Exercise objective. Where an image appears, leave it out; otherwise repeat the data exactly.

(Records from a dataset)
>>>
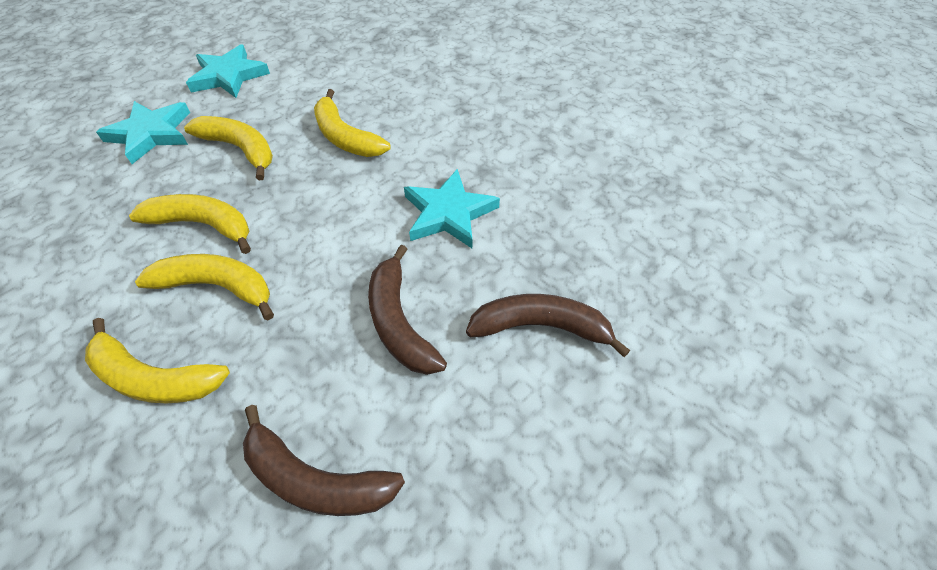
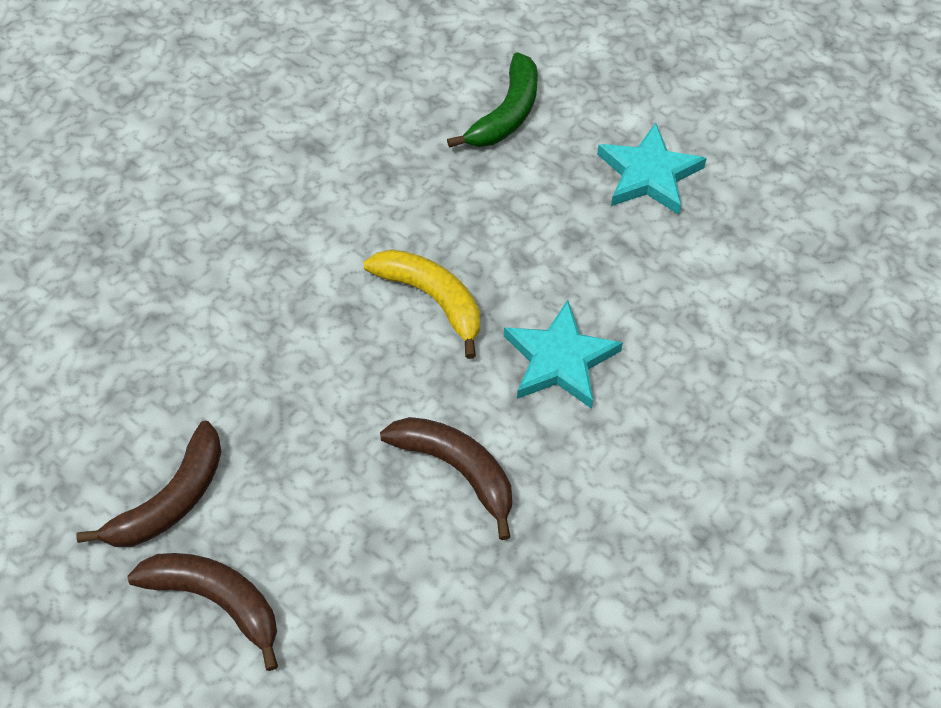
green banana: 0 -> 1
turquoise star: 3 -> 2
yellow banana: 5 -> 1

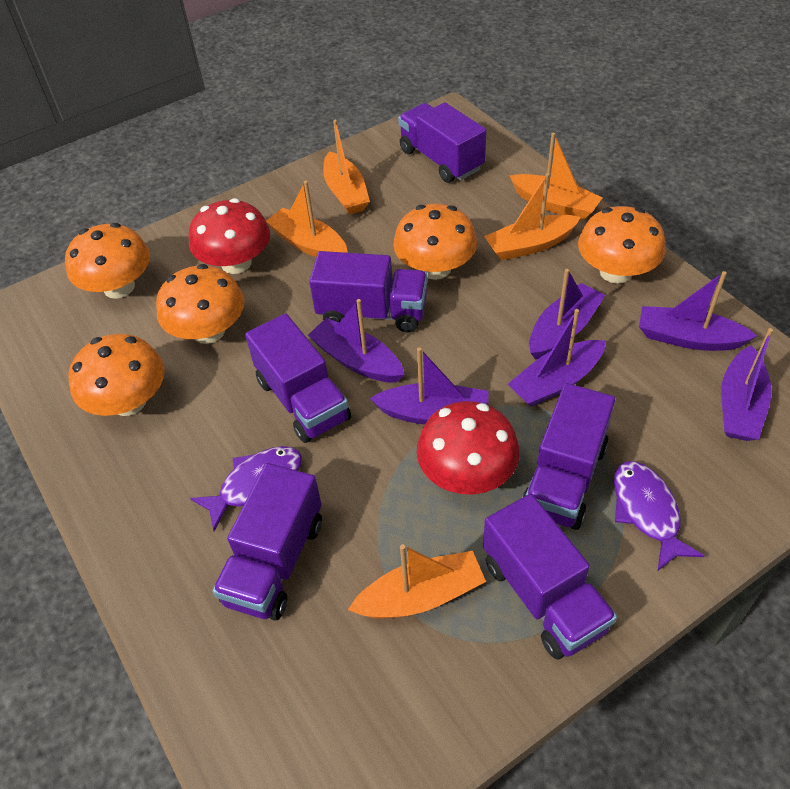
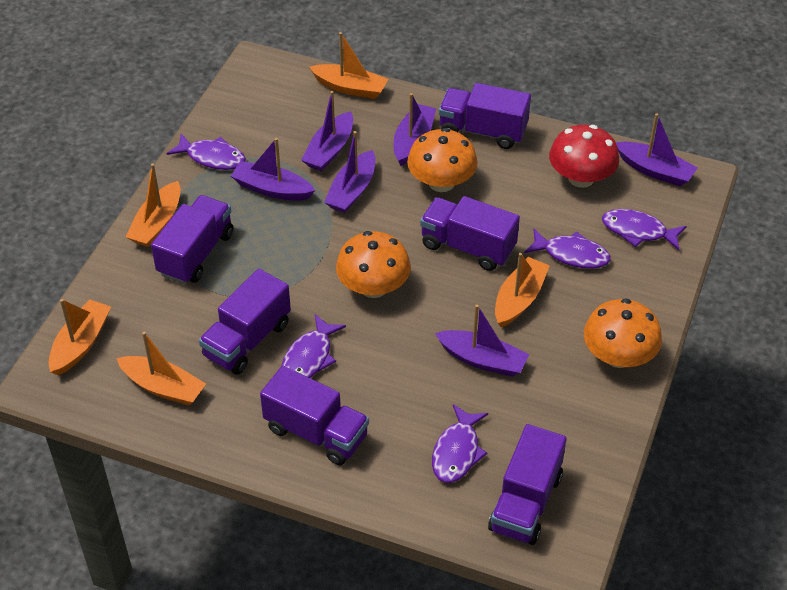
orange mushroom: 5 -> 3
purple fish: 2 -> 5
red mushroom: 2 -> 1

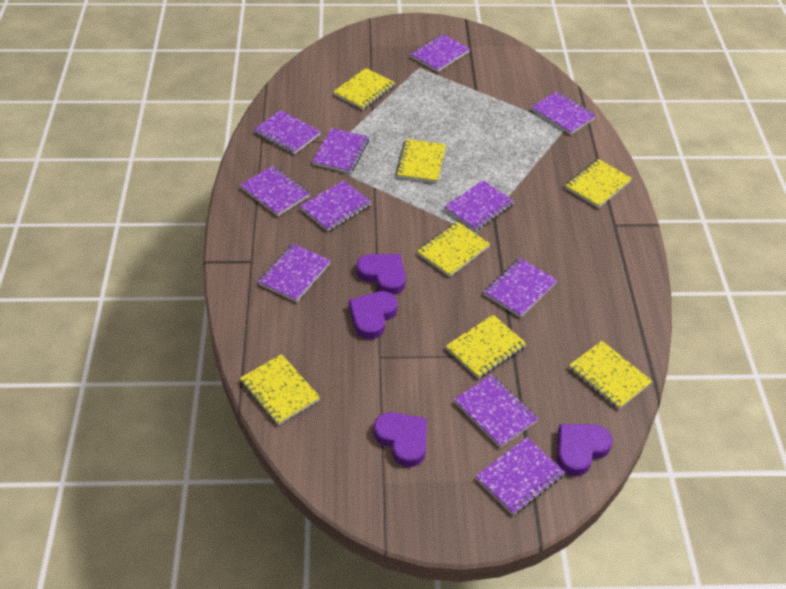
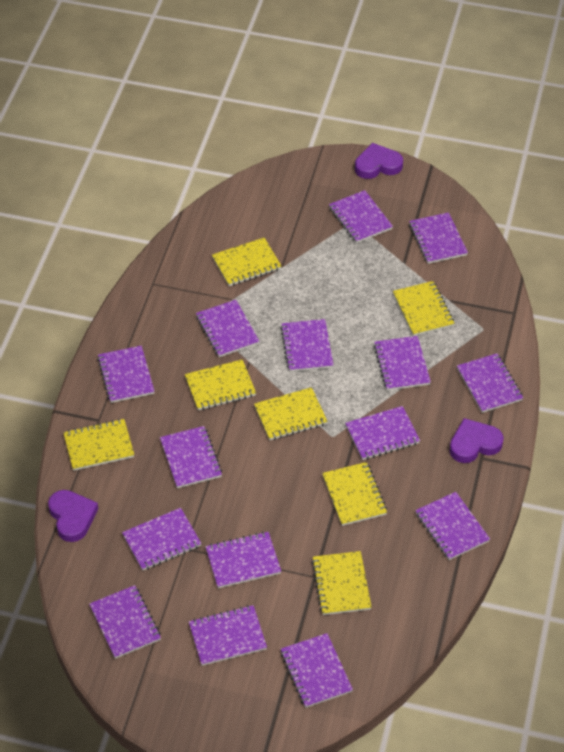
purple heart: 4 -> 3
purple notebook: 11 -> 15

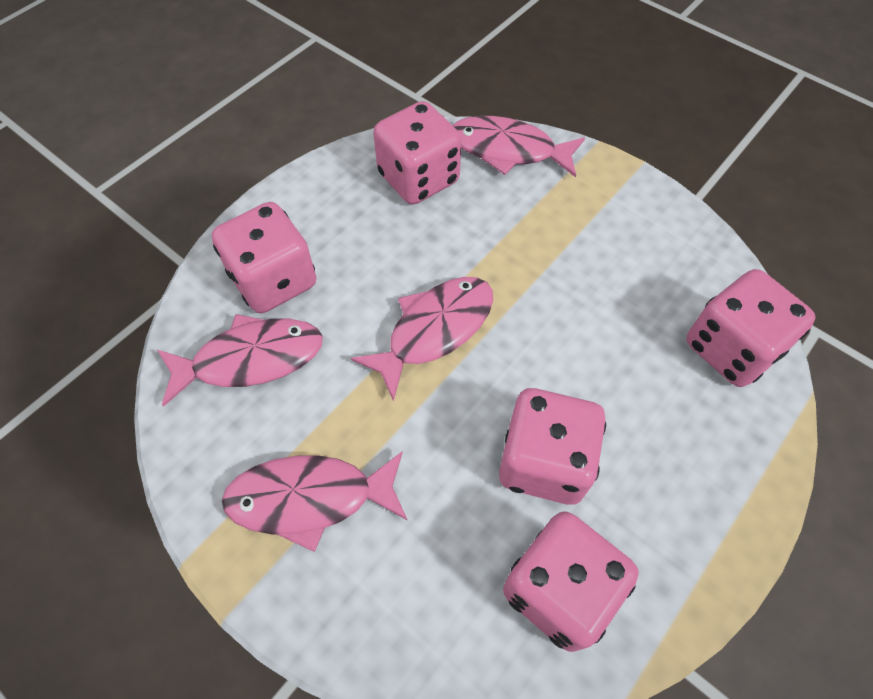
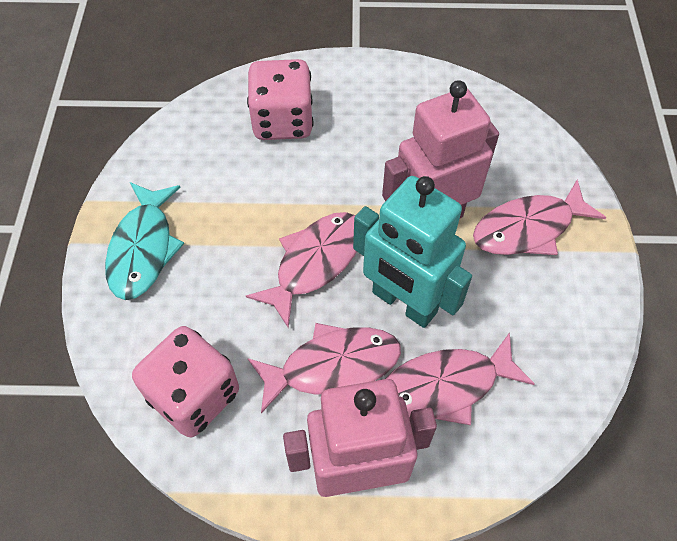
pink dice: 5 -> 2
pink robot: 0 -> 2
turquoise fish: 0 -> 1
turquoise robot: 0 -> 1

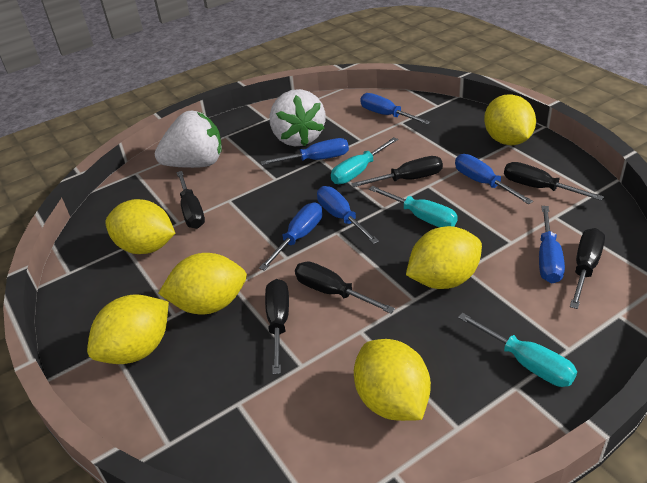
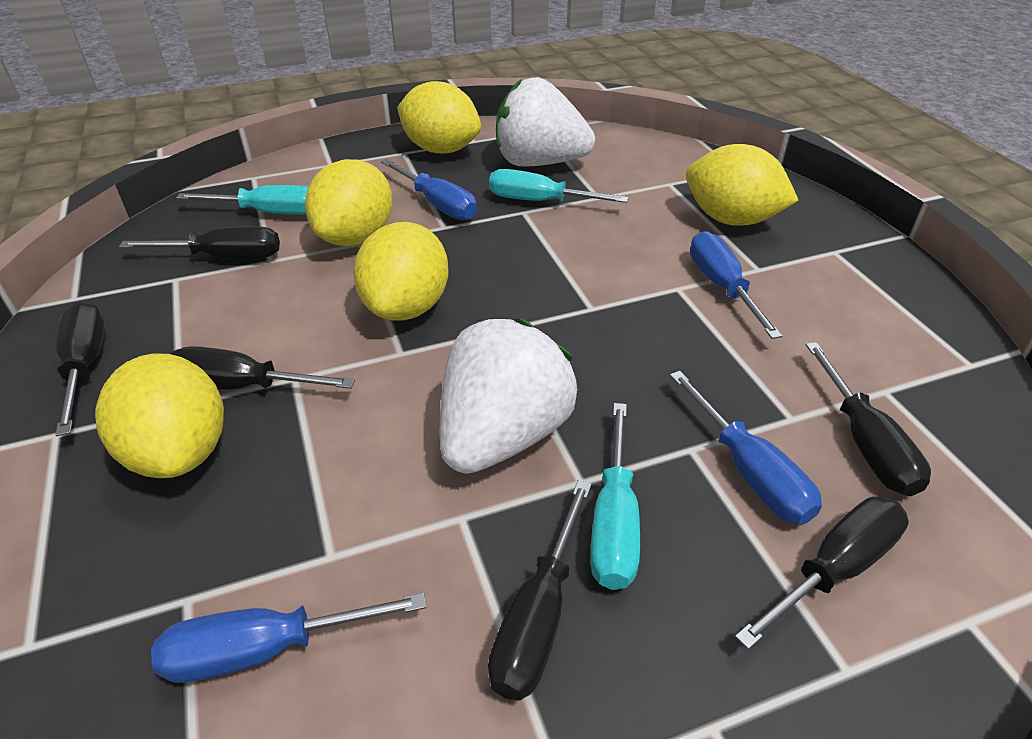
blue screwdriver: 6 -> 4
yellow lemon: 6 -> 5

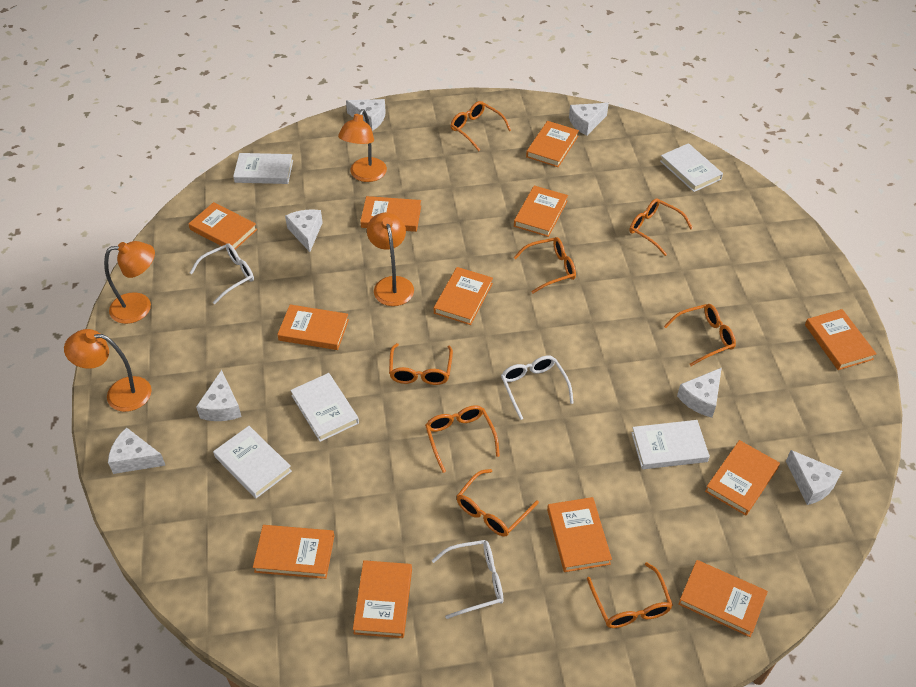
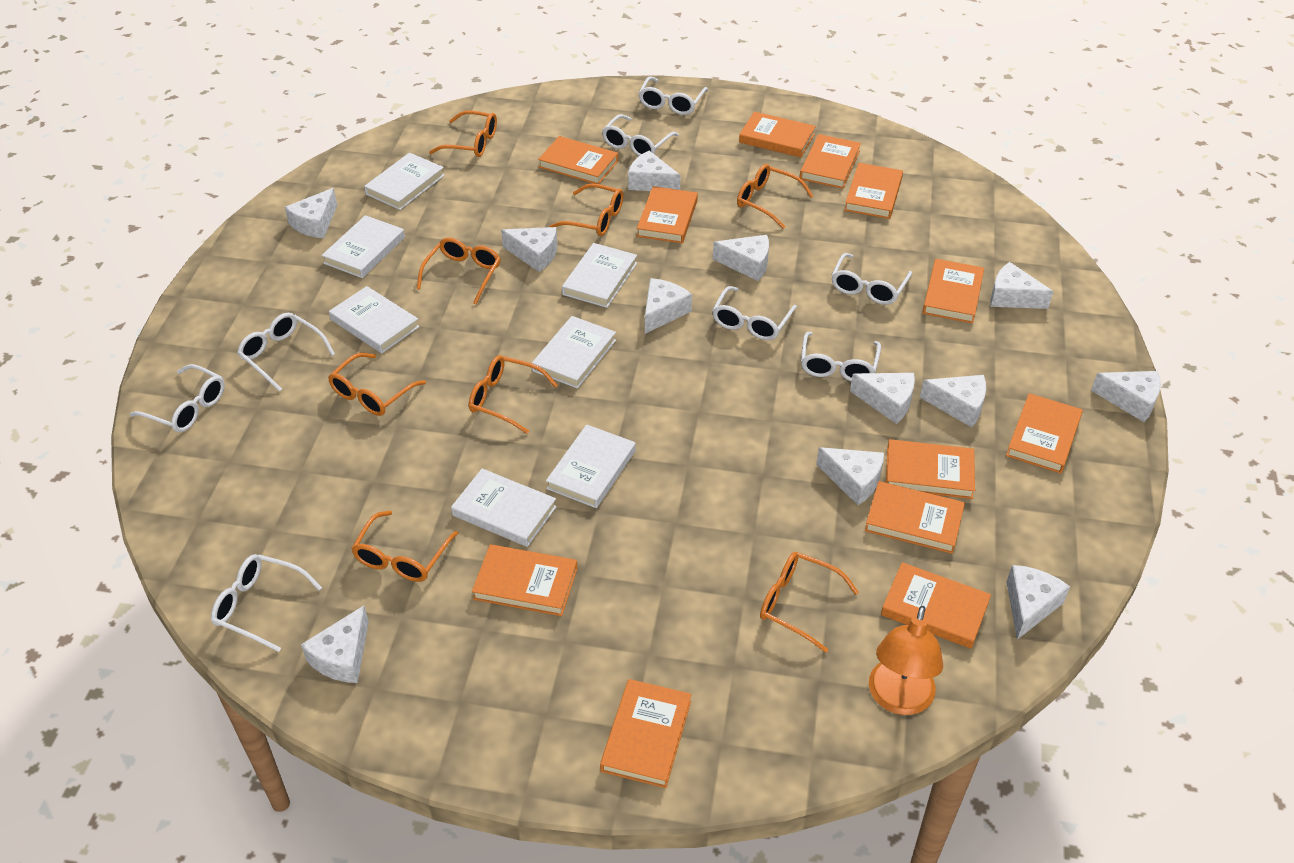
orange lamp: 4 -> 1
white book: 5 -> 7
white cheese: 7 -> 12
white glasses: 3 -> 8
<<<
Your response.
green banana: 0 -> 1
turquoise star: 3 -> 2
yellow banana: 5 -> 1

orange mushroom: 5 -> 3
purple fish: 2 -> 5
red mushroom: 2 -> 1

purple heart: 4 -> 3
purple notebook: 11 -> 15

pink dice: 5 -> 2
pink robot: 0 -> 2
turquoise fish: 0 -> 1
turquoise robot: 0 -> 1

blue screwdriver: 6 -> 4
yellow lemon: 6 -> 5

orange lamp: 4 -> 1
white book: 5 -> 7
white cheese: 7 -> 12
white glasses: 3 -> 8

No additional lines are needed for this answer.